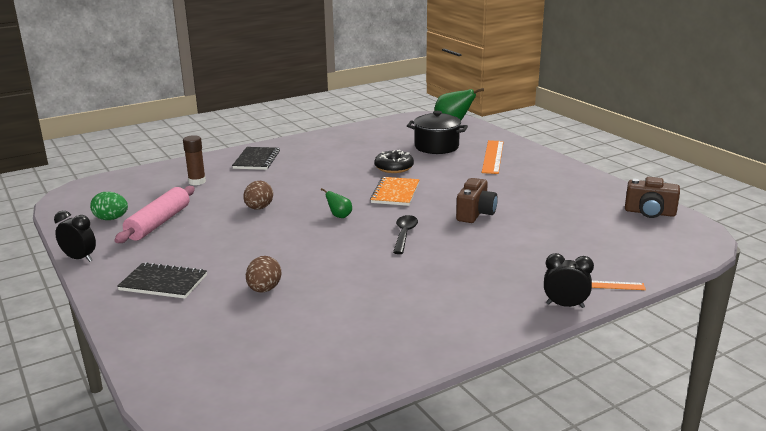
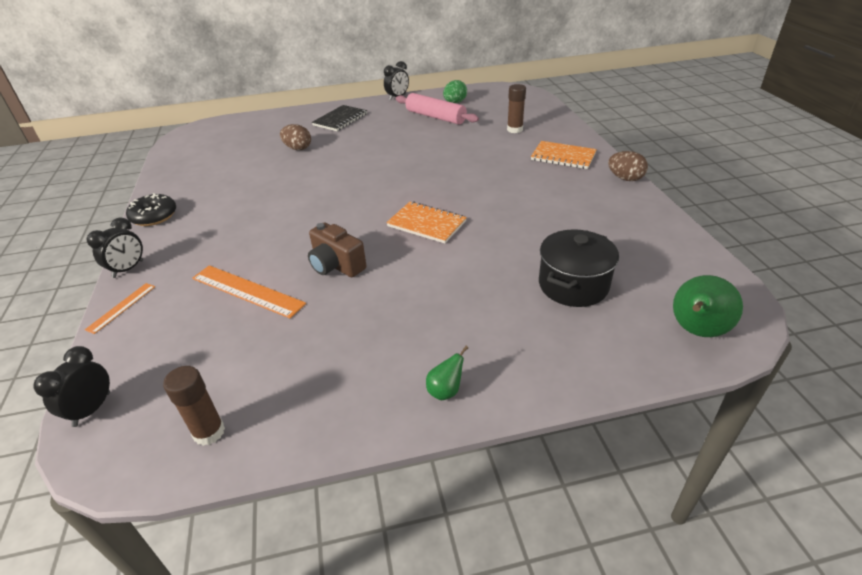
camera: 110 degrees right, 15 degrees up
black notebook [232,147,280,170] -> orange notebook [531,141,597,169]
brown egg [243,181,273,210] -> brown egg moved to [608,151,648,181]
green pear [321,188,352,218] -> green pear moved to [426,346,468,400]
black donut [375,150,414,173] -> black donut moved to [126,193,176,226]
black spoon [393,215,418,254] -> none
orange ruler [482,140,504,174] -> orange ruler moved to [192,265,306,318]
brown camera [625,177,680,218] -> brown glue stick [163,366,225,446]
none -> black clock [33,346,110,427]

----------

**TASK DIRECTIONS:**
Your output should be an exact copy of every line from the one containing "brown egg [243,181,273,210]" through the end of the records.

**EXERCISE RESULT:**
brown egg [243,181,273,210] -> brown egg moved to [608,151,648,181]
green pear [321,188,352,218] -> green pear moved to [426,346,468,400]
black donut [375,150,414,173] -> black donut moved to [126,193,176,226]
black spoon [393,215,418,254] -> none
orange ruler [482,140,504,174] -> orange ruler moved to [192,265,306,318]
brown camera [625,177,680,218] -> brown glue stick [163,366,225,446]
none -> black clock [33,346,110,427]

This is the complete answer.